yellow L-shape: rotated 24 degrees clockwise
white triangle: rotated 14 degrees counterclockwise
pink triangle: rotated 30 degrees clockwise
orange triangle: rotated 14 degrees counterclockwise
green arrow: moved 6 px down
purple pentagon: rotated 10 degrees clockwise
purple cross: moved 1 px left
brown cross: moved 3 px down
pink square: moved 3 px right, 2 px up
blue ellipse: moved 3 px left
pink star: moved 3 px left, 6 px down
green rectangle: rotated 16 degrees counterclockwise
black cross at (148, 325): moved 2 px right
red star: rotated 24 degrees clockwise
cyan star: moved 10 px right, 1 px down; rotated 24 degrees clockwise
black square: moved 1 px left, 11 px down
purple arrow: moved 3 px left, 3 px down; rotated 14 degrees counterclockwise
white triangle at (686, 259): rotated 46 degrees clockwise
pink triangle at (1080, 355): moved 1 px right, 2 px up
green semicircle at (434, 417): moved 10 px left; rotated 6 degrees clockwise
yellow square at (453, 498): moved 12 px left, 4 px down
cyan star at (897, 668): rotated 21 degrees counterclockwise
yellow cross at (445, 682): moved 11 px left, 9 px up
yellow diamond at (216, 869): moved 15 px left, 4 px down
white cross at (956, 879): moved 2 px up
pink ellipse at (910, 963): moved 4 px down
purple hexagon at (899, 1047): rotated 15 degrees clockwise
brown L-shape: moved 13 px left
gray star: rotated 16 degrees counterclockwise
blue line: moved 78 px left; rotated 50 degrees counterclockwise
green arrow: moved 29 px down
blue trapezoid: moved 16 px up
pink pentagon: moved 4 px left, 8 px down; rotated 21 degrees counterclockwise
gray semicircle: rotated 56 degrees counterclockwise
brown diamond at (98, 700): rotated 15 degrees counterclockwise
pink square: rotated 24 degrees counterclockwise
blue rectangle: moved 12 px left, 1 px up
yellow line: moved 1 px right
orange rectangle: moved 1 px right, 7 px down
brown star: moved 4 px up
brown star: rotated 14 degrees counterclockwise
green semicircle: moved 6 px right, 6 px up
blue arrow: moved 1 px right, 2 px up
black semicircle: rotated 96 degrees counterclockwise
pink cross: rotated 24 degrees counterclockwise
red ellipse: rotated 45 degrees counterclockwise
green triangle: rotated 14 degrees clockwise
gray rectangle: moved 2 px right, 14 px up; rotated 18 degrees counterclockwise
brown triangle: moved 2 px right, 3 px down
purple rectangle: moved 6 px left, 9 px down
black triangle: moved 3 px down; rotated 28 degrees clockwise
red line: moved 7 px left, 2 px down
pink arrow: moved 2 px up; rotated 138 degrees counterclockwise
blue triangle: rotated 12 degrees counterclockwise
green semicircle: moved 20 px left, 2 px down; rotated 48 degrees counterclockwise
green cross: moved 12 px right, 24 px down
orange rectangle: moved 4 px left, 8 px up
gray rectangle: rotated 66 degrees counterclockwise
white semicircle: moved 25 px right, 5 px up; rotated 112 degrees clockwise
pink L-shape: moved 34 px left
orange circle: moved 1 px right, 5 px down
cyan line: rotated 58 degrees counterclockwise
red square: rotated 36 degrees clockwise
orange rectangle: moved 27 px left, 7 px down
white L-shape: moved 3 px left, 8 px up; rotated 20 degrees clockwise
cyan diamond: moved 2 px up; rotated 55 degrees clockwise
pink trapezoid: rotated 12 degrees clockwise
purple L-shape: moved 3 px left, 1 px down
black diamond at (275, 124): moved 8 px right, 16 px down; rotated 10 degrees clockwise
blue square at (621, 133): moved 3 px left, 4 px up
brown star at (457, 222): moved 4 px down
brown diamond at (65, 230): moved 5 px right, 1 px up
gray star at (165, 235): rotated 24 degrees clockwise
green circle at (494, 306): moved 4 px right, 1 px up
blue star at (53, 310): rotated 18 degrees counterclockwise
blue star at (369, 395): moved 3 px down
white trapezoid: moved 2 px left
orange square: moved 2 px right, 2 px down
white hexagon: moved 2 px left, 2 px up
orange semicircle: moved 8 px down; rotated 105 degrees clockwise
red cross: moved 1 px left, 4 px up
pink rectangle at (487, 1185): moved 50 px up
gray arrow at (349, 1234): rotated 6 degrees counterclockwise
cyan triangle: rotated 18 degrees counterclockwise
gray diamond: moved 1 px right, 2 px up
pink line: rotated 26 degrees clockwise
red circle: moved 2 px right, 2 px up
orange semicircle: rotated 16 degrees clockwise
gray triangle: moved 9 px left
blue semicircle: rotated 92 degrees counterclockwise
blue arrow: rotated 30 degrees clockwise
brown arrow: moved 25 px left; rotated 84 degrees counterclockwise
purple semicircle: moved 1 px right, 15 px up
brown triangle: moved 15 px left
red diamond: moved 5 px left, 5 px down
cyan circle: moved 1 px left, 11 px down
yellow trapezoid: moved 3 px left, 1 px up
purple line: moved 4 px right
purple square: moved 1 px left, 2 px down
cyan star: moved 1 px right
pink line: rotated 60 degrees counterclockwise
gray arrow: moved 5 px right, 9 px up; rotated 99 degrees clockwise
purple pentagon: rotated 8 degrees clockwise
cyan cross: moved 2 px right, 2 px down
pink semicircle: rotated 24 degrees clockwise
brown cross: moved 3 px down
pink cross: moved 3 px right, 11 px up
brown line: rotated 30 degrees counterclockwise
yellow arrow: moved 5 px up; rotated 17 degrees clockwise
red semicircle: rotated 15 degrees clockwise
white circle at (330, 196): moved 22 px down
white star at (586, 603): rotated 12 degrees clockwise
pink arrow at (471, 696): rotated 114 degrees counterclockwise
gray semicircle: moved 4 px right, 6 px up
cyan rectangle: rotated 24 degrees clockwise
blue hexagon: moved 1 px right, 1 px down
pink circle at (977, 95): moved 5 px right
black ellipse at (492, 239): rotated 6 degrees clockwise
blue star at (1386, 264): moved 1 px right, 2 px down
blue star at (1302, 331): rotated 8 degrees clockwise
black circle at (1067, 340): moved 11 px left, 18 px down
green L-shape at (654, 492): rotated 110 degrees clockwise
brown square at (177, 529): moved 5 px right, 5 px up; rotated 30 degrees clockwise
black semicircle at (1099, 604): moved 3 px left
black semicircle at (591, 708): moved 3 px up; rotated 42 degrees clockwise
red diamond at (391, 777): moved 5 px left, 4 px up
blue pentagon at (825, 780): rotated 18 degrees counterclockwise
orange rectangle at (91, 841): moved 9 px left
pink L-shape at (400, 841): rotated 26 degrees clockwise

══════

What is being asked: Above are some records; copy each line there that contains "trapezoid".

Reply to the exercise:
blue trapezoid: moved 16 px up
pink trapezoid: rotated 12 degrees clockwise
white trapezoid: moved 2 px left
yellow trapezoid: moved 3 px left, 1 px up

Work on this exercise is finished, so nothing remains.